▸ **Supplied material**
----
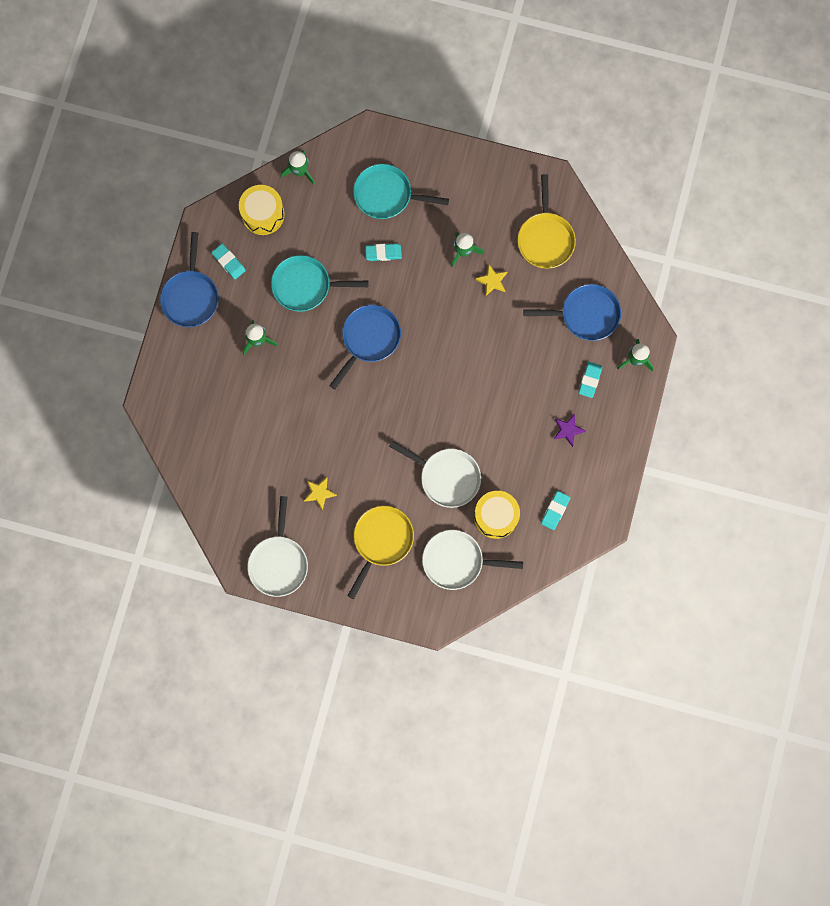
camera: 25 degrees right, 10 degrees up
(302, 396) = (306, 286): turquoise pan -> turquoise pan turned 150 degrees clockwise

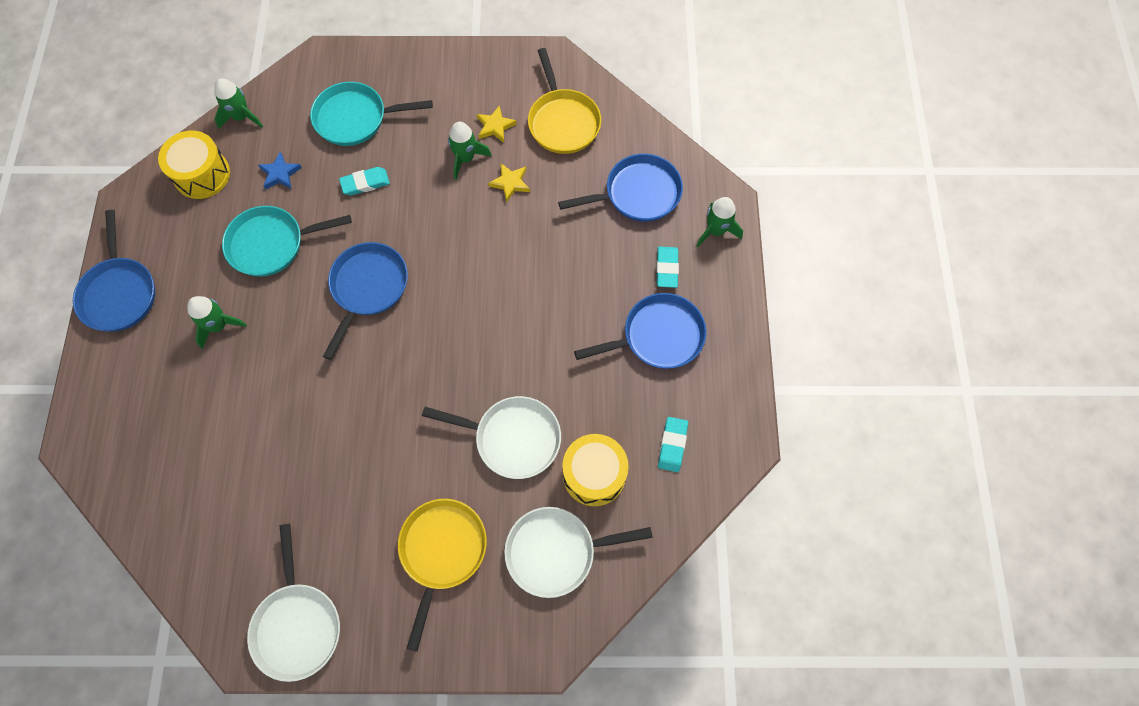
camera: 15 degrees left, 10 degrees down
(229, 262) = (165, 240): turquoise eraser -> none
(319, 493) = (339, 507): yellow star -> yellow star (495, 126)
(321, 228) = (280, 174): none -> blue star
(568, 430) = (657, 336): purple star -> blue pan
----
▸ **Brief**
Search the data for "blue". Copy every matching line.

▸ **Completed task**
(321, 228) = (280, 174): none -> blue star
(568, 430) = (657, 336): purple star -> blue pan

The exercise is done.